Data for the task:
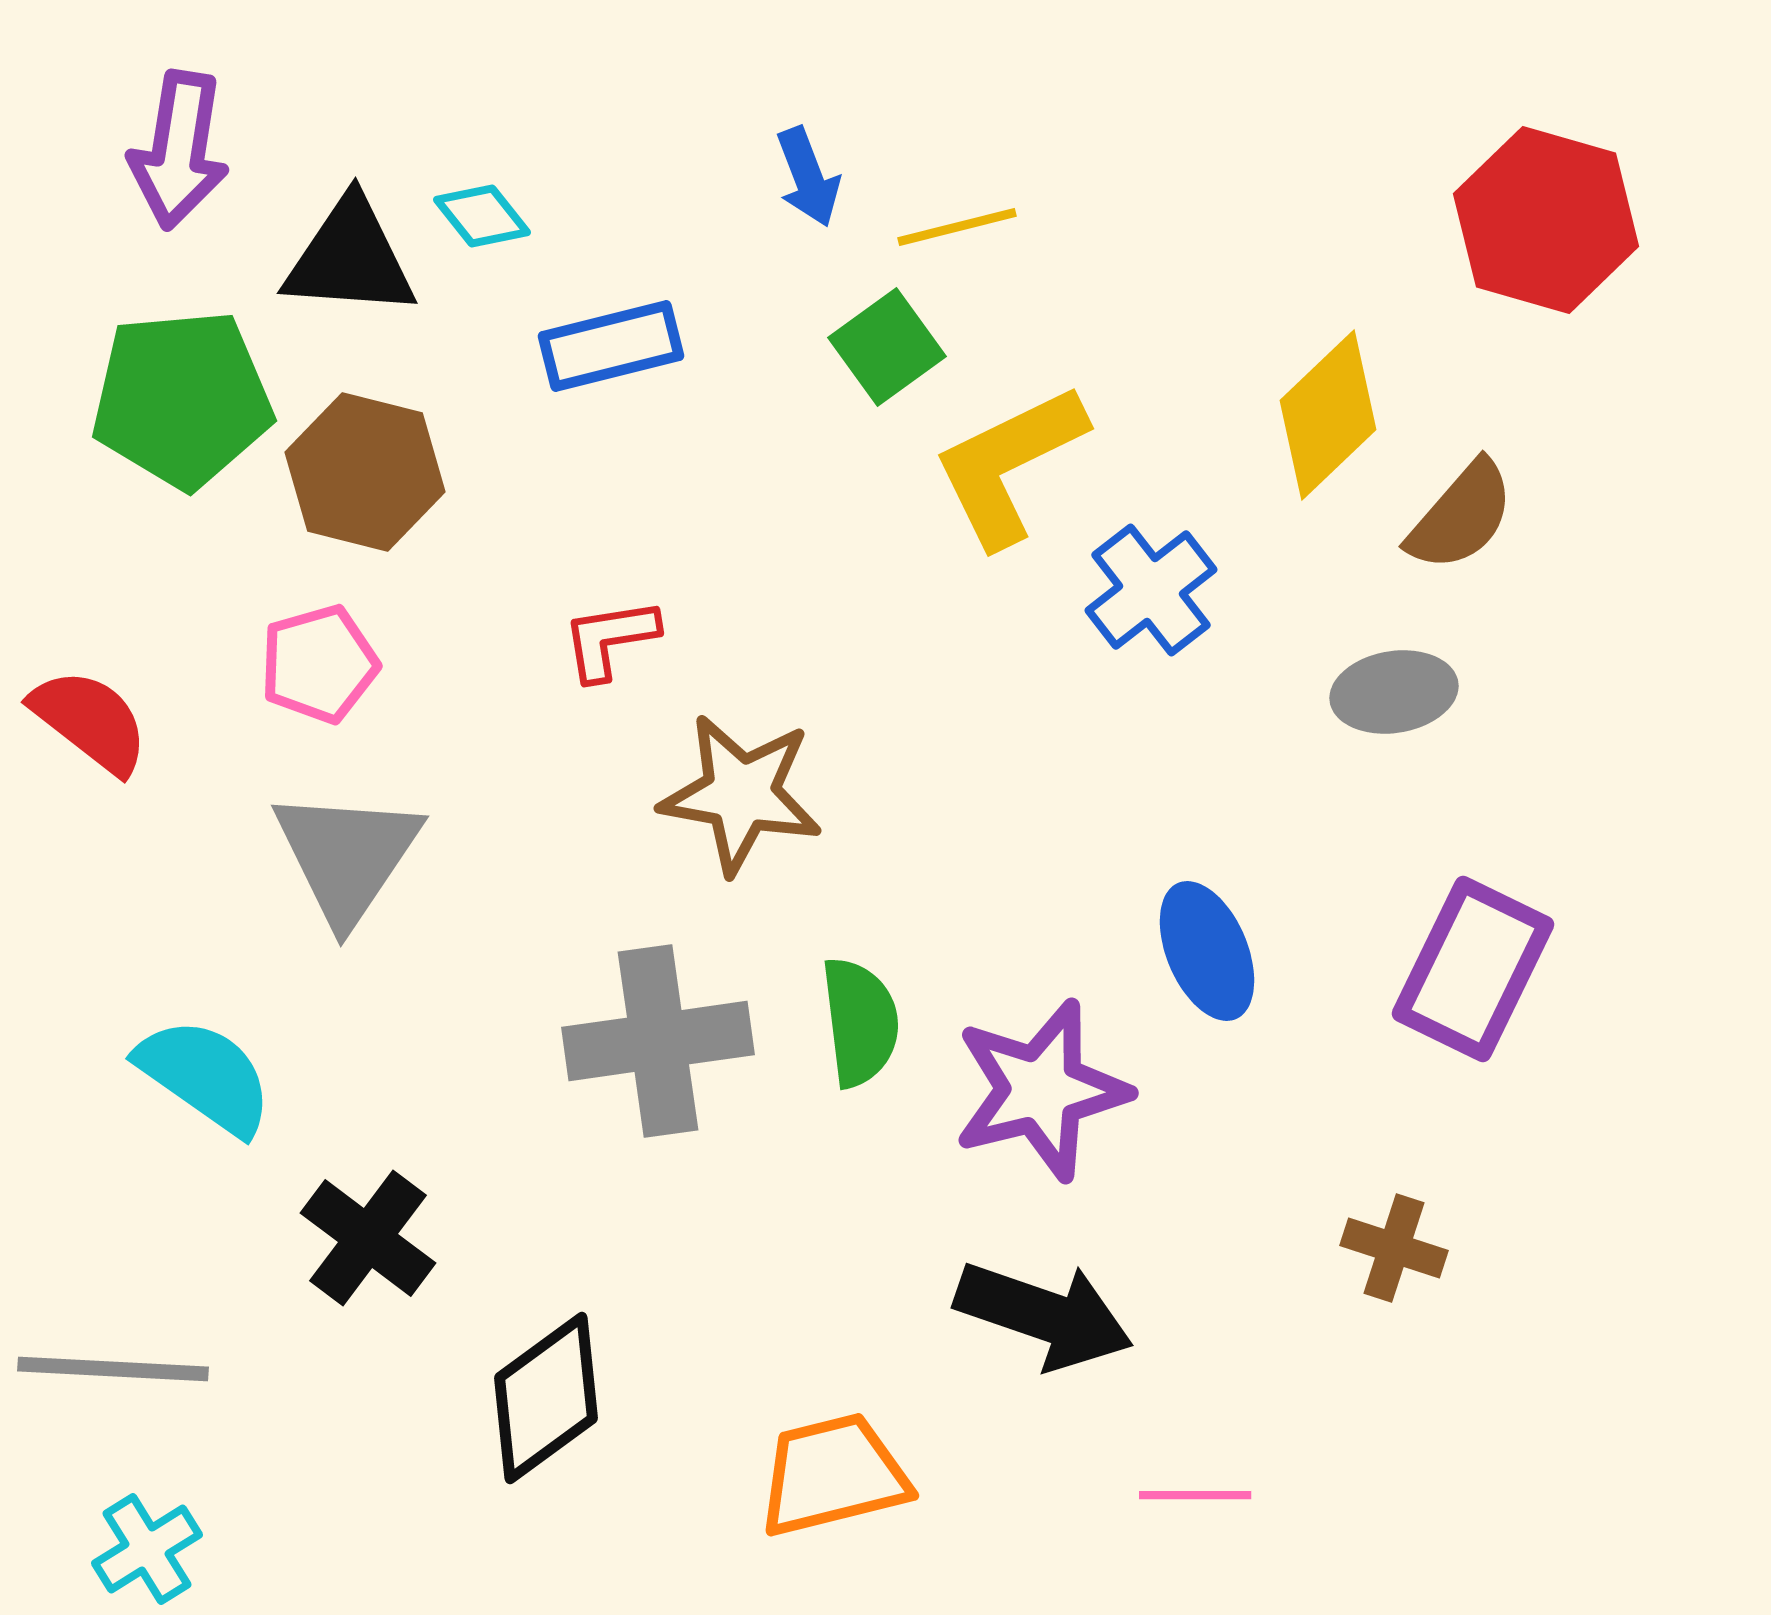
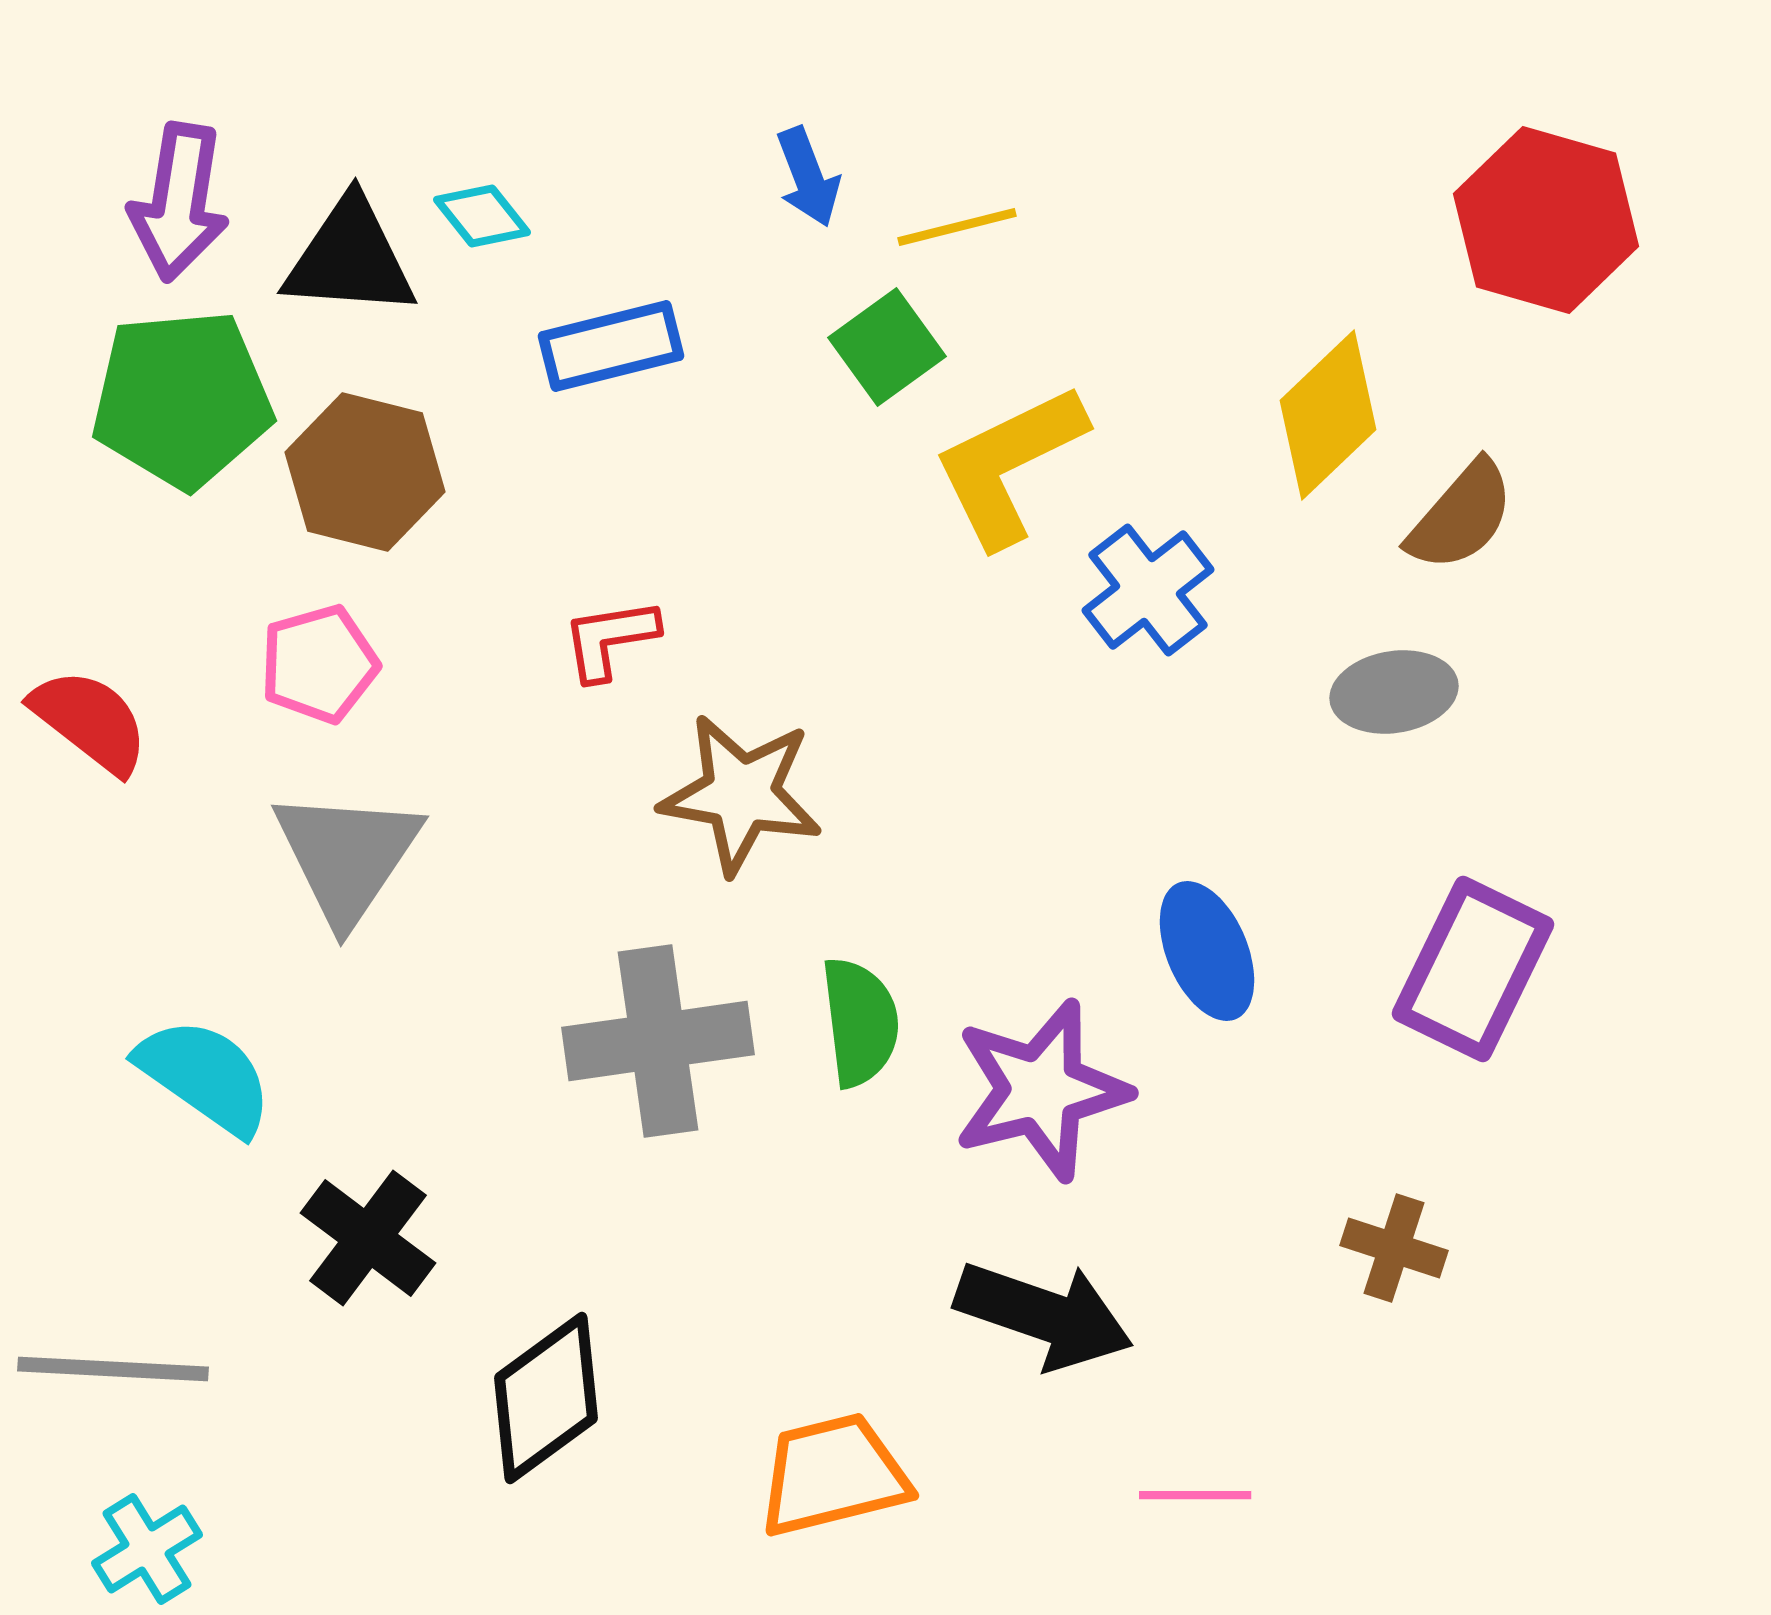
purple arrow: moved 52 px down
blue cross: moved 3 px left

* * *

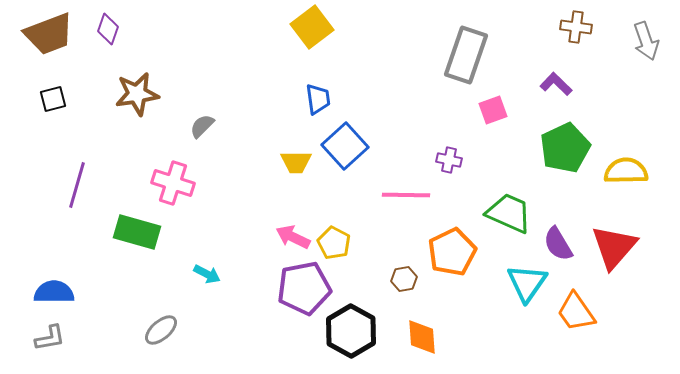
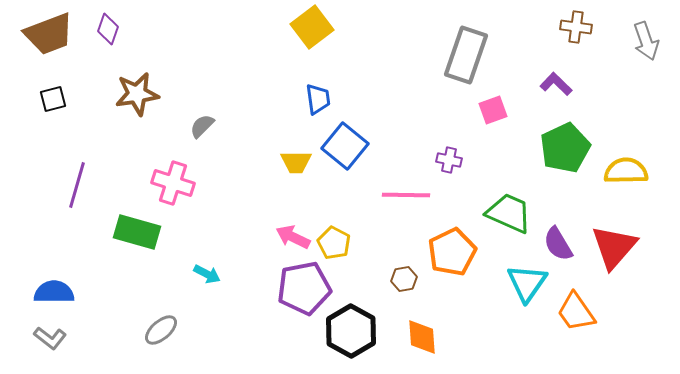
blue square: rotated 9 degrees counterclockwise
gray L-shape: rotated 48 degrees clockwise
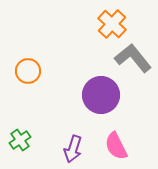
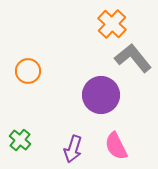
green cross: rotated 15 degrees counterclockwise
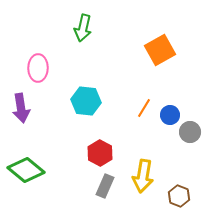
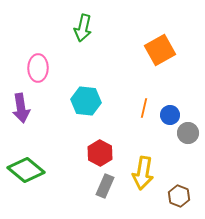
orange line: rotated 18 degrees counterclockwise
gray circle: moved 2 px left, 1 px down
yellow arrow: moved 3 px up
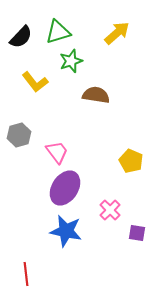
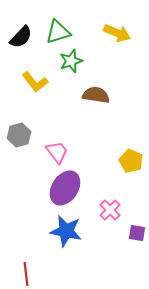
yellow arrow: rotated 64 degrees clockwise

What is expected: Range to copy from the listing above: the line with "yellow arrow: moved 3 px up" through the line with "yellow arrow: rotated 64 degrees clockwise". Transcribe it exactly and skip the pictures.

Response to the task:
yellow arrow: moved 3 px up
yellow arrow: rotated 64 degrees clockwise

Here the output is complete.